[START Dataset records]

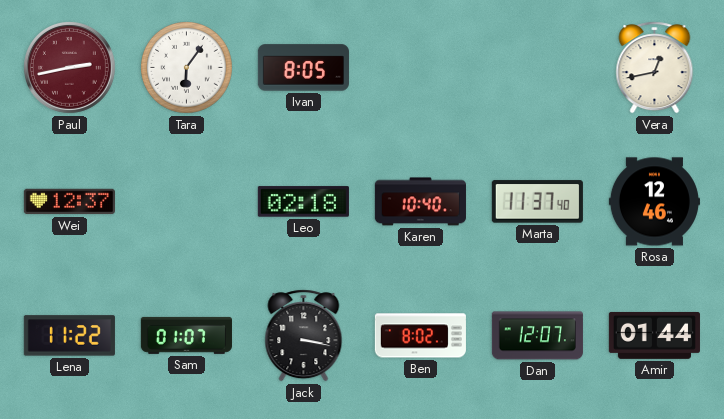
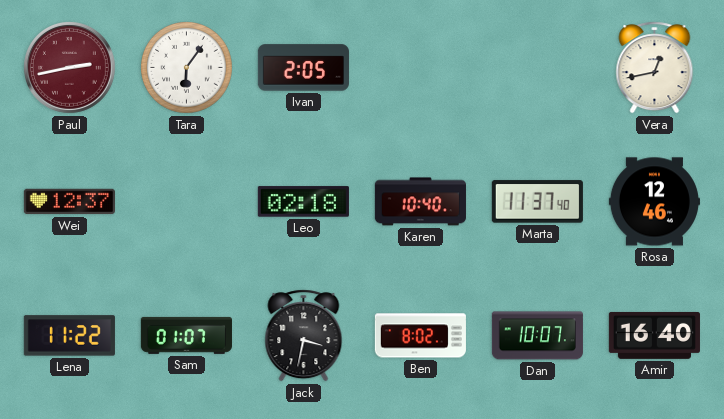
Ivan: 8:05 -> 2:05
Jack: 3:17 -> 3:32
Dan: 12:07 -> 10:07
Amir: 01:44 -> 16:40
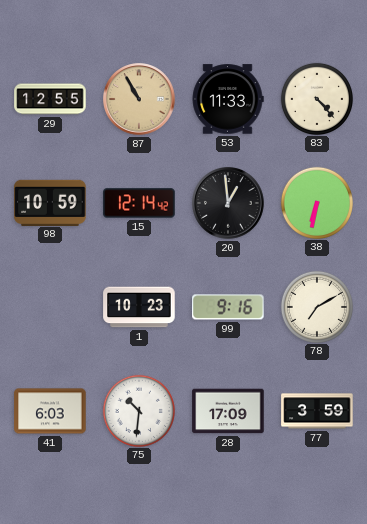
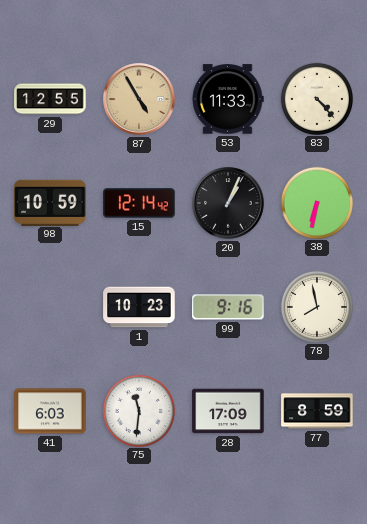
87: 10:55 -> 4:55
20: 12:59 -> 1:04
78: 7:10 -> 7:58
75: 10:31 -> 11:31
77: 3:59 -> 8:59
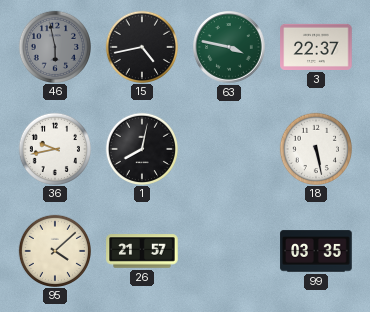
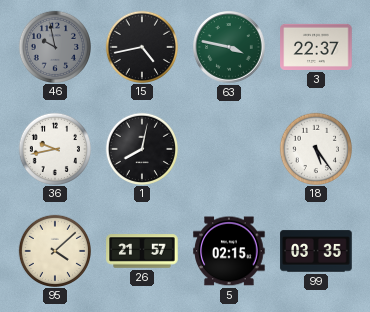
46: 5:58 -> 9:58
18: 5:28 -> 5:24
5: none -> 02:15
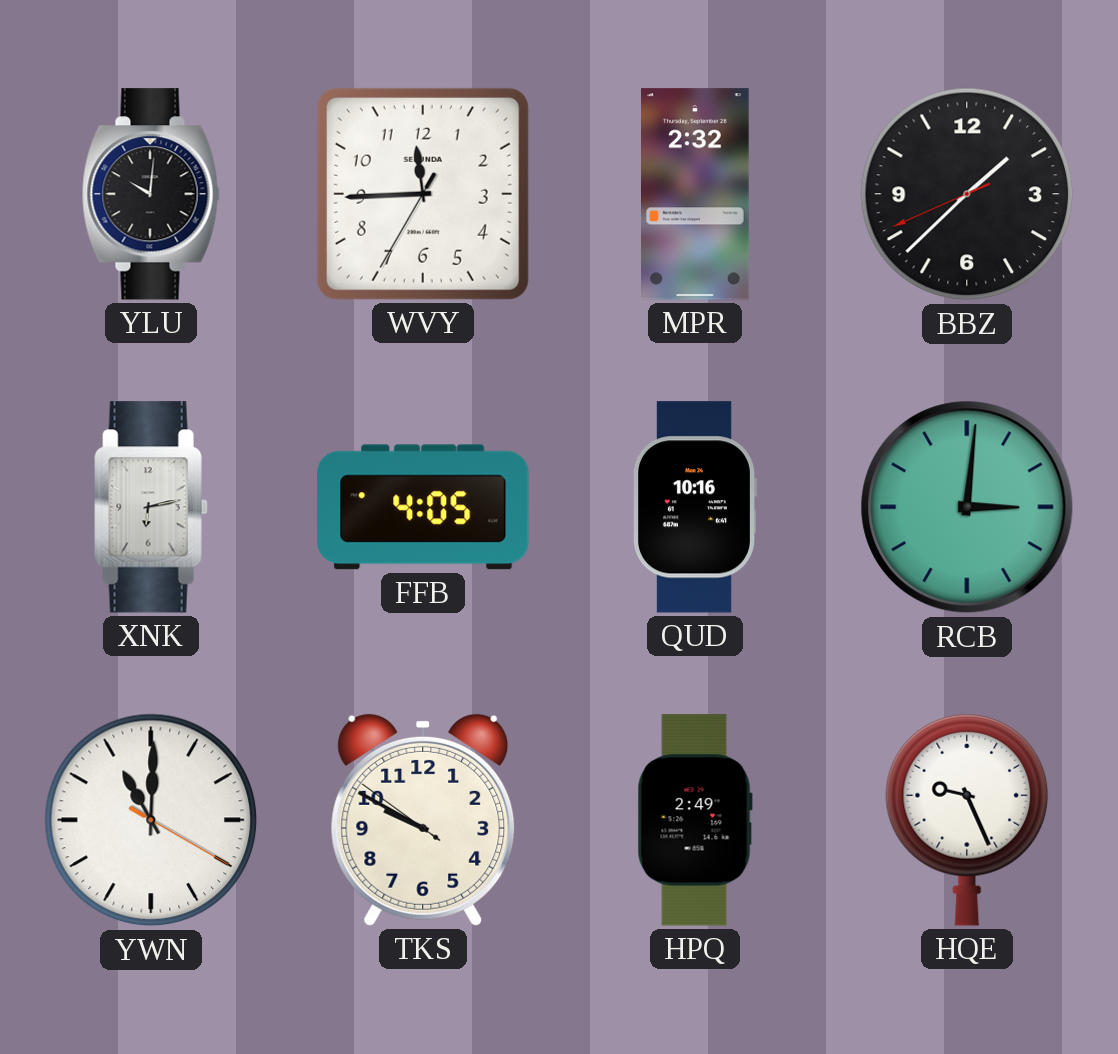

[END Dataset records]

Stated problem:
Give these lines again word for word, leaving out the pictures.

Solution:
Ivan: 8:05 -> 2:05
Jack: 3:17 -> 3:32
Dan: 12:07 -> 10:07
Amir: 01:44 -> 16:40
87: 10:55 -> 4:55
20: 12:59 -> 1:04
78: 7:10 -> 7:58
75: 10:31 -> 11:31
77: 3:59 -> 8:59
46: 5:58 -> 9:58
18: 5:28 -> 5:24
5: none -> 02:15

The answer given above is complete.